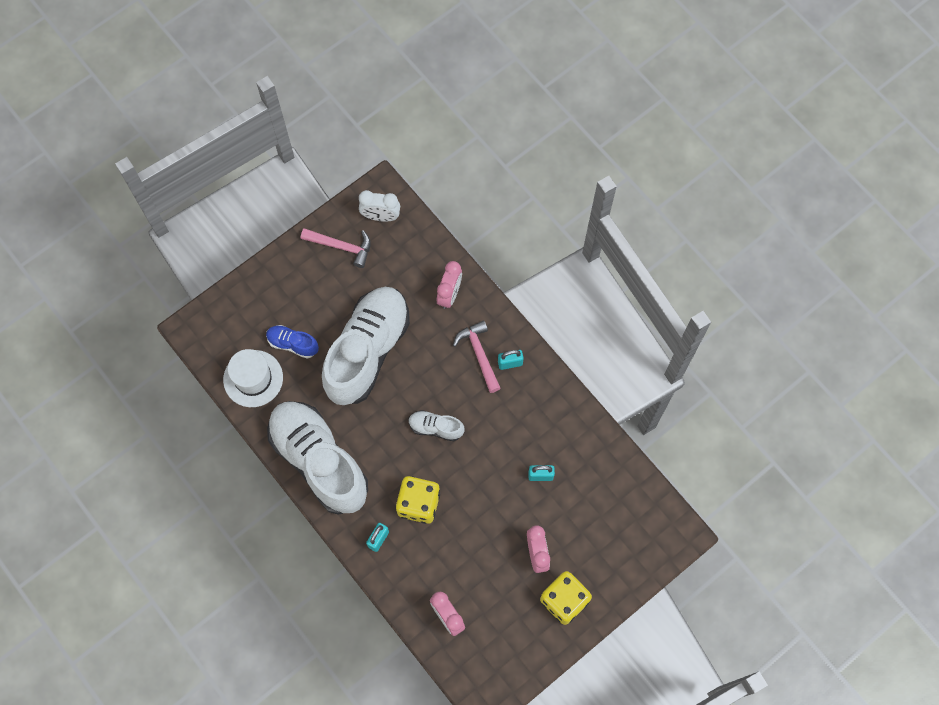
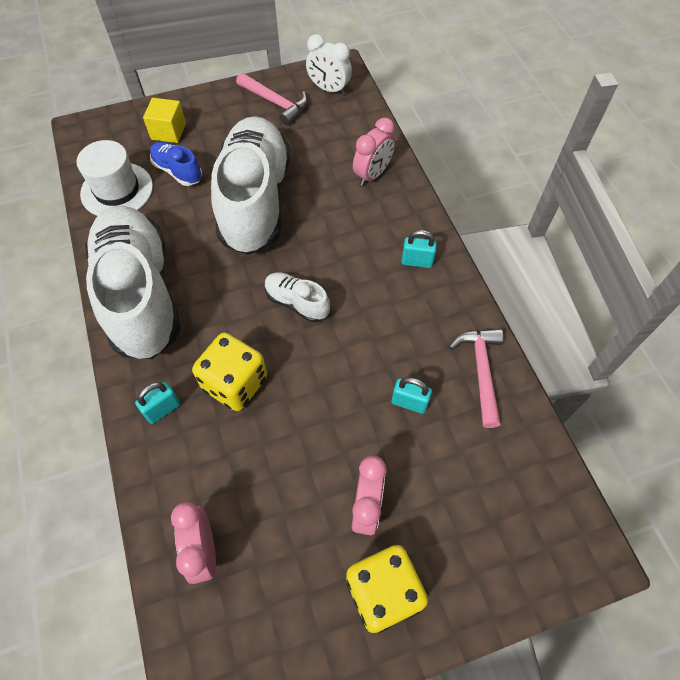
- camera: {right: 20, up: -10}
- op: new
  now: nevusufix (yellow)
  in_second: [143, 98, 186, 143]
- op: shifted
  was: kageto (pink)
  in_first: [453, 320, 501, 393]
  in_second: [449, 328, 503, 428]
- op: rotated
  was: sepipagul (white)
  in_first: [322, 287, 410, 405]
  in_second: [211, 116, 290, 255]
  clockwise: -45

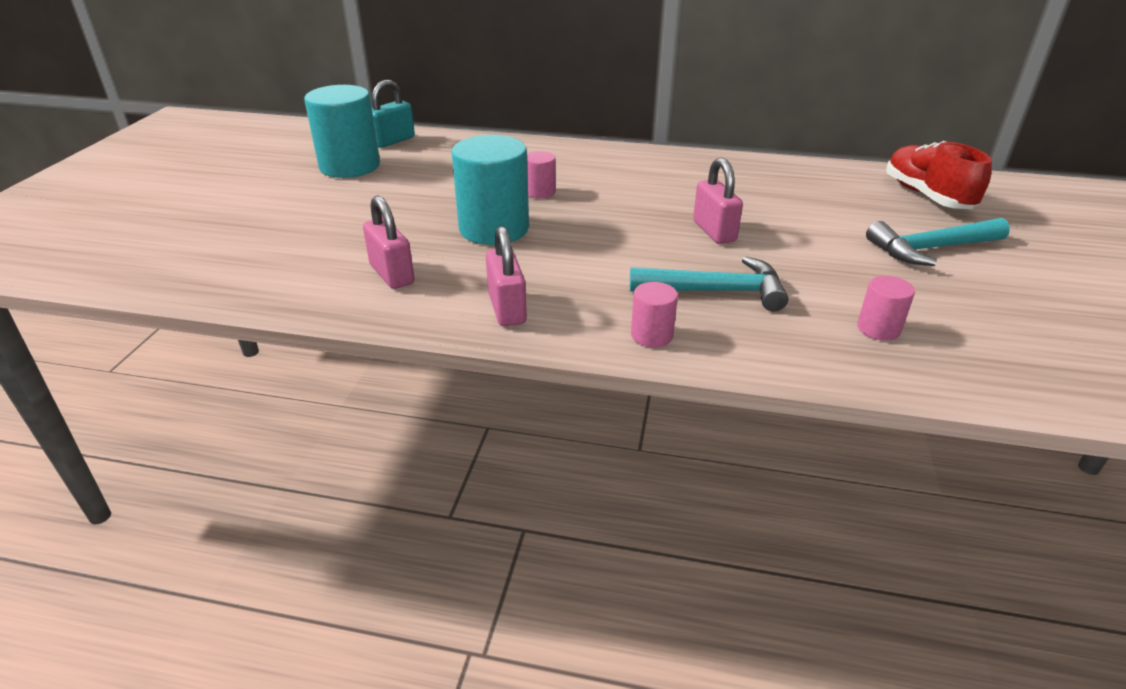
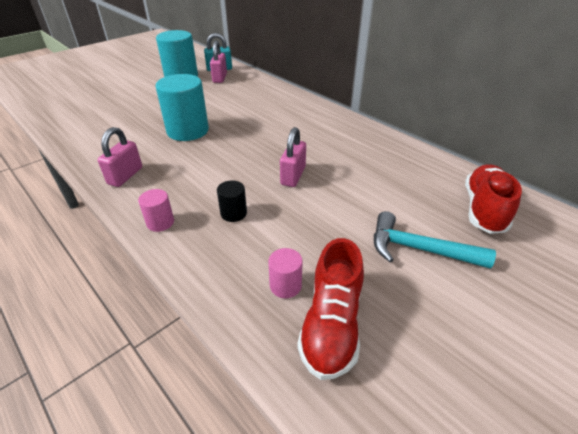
- camera: {right: 35, up: 5}
- op: gone
  was: dazanamul (pink)
  in_first: [527, 151, 556, 199]
- op: new
  now: sepipagul (red)
  in_second: [297, 238, 364, 380]
- op: shifted
  was: fefine (pink)
  in_first: [363, 196, 415, 289]
  in_second: [210, 41, 227, 83]
- op: swapped
  was: kageto (turquoise)
  now: dazanamul (black)
  in_first: [630, 256, 788, 311]
  in_second: [217, 180, 247, 222]

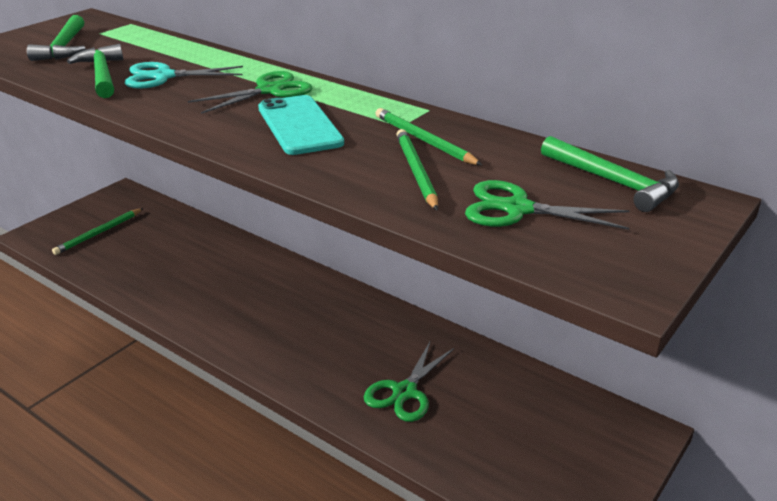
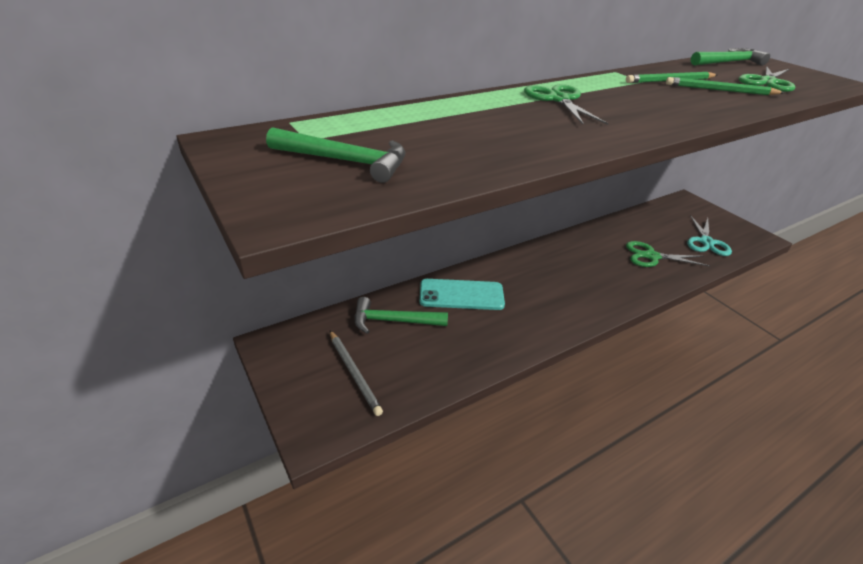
- camera: {right: -70, up: 5}
- op: shifted
  was: kageto (green)
  in_first: [67, 44, 123, 98]
  in_second: [354, 297, 448, 334]
- op: shifted
  was: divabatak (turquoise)
  in_first: [125, 62, 243, 89]
  in_second: [687, 215, 732, 256]
- op: shifted
  was: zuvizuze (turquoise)
  in_first: [258, 95, 344, 155]
  in_second: [420, 279, 505, 310]
- op: repainted
  was: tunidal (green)
  now: tunidal (grey)
  in_first: [52, 208, 143, 255]
  in_second: [330, 331, 383, 416]
- op: rotated
  was: divabatak (green)
  in_first: [364, 340, 454, 422]
  in_second: [626, 241, 710, 267]
  clockwise: 135

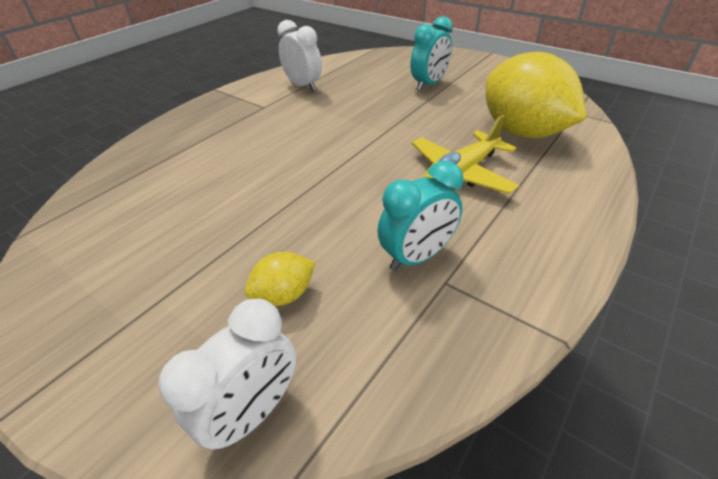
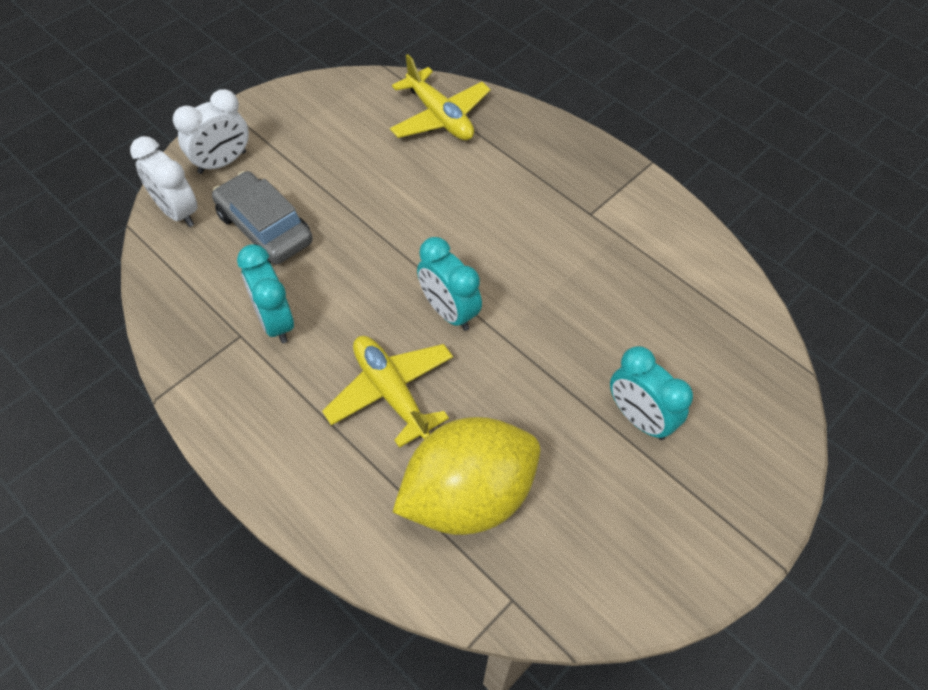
- camera: {right: 95, up: 15}
- op: new
  now: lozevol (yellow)
  in_second: [390, 54, 491, 140]
- op: new
  now: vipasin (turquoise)
  in_second: [417, 237, 482, 331]
- op: shifted
  was: vipasin (white)
  in_first: [277, 20, 322, 91]
  in_second: [173, 89, 249, 174]
- op: swapped
  was: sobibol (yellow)
  now: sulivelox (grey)
  in_first: [245, 252, 315, 306]
  in_second: [212, 171, 313, 265]

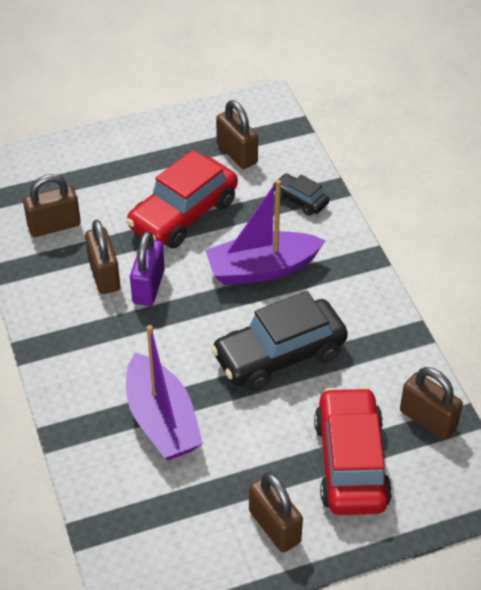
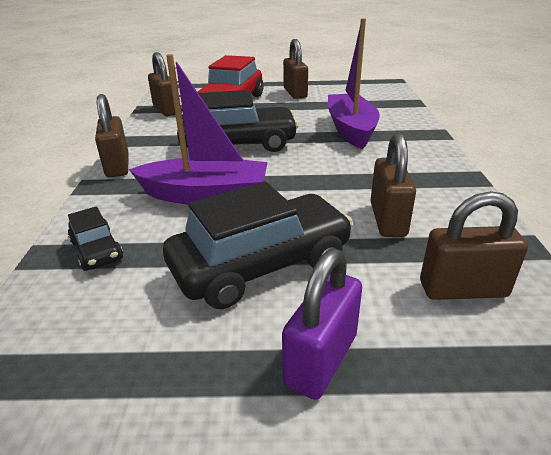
- camera: {right: -160, up: -15}
- op: shifted
  was: fefine (purple)
  in_first: [130, 231, 165, 306]
  in_second: [282, 249, 362, 400]
- op: shifted
  was: fefine (brown)
  in_first: [216, 100, 258, 169]
  in_second: [95, 94, 128, 177]
- op: repainted
  was: sulivelox (red)
  now: sulivelox (black)
  in_first: [126, 150, 238, 249]
  in_second: [163, 182, 353, 309]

▸ **Task goal**
Write out each entry exactly, images excluded.

▸ **Output of the task**
- camera: {right: 20, up: -10}
- op: new
  now: nevusufix (yellow)
  in_second: [143, 98, 186, 143]
- op: shifted
  was: kageto (pink)
  in_first: [453, 320, 501, 393]
  in_second: [449, 328, 503, 428]
- op: rotated
  was: sepipagul (white)
  in_first: [322, 287, 410, 405]
  in_second: [211, 116, 290, 255]
  clockwise: -45

- camera: {right: 35, up: 5}
- op: gone
  was: dazanamul (pink)
  in_first: [527, 151, 556, 199]
- op: new
  now: sepipagul (red)
  in_second: [297, 238, 364, 380]
- op: shifted
  was: fefine (pink)
  in_first: [363, 196, 415, 289]
  in_second: [210, 41, 227, 83]
- op: swapped
  was: kageto (turquoise)
  now: dazanamul (black)
  in_first: [630, 256, 788, 311]
  in_second: [217, 180, 247, 222]

- camera: {right: -70, up: 5}
- op: shifted
  was: kageto (green)
  in_first: [67, 44, 123, 98]
  in_second: [354, 297, 448, 334]
- op: shifted
  was: divabatak (turquoise)
  in_first: [125, 62, 243, 89]
  in_second: [687, 215, 732, 256]
- op: shifted
  was: zuvizuze (turquoise)
  in_first: [258, 95, 344, 155]
  in_second: [420, 279, 505, 310]
- op: repainted
  was: tunidal (green)
  now: tunidal (grey)
  in_first: [52, 208, 143, 255]
  in_second: [330, 331, 383, 416]
- op: rotated
  was: divabatak (green)
  in_first: [364, 340, 454, 422]
  in_second: [626, 241, 710, 267]
  clockwise: 135

- camera: {right: 95, up: 15}
- op: new
  now: lozevol (yellow)
  in_second: [390, 54, 491, 140]
- op: new
  now: vipasin (turquoise)
  in_second: [417, 237, 482, 331]
- op: shifted
  was: vipasin (white)
  in_first: [277, 20, 322, 91]
  in_second: [173, 89, 249, 174]
- op: swapped
  was: sobibol (yellow)
  now: sulivelox (grey)
  in_first: [245, 252, 315, 306]
  in_second: [212, 171, 313, 265]

- camera: {right: -160, up: -15}
- op: shifted
  was: fefine (purple)
  in_first: [130, 231, 165, 306]
  in_second: [282, 249, 362, 400]
- op: shifted
  was: fefine (brown)
  in_first: [216, 100, 258, 169]
  in_second: [95, 94, 128, 177]
- op: repainted
  was: sulivelox (red)
  now: sulivelox (black)
  in_first: [126, 150, 238, 249]
  in_second: [163, 182, 353, 309]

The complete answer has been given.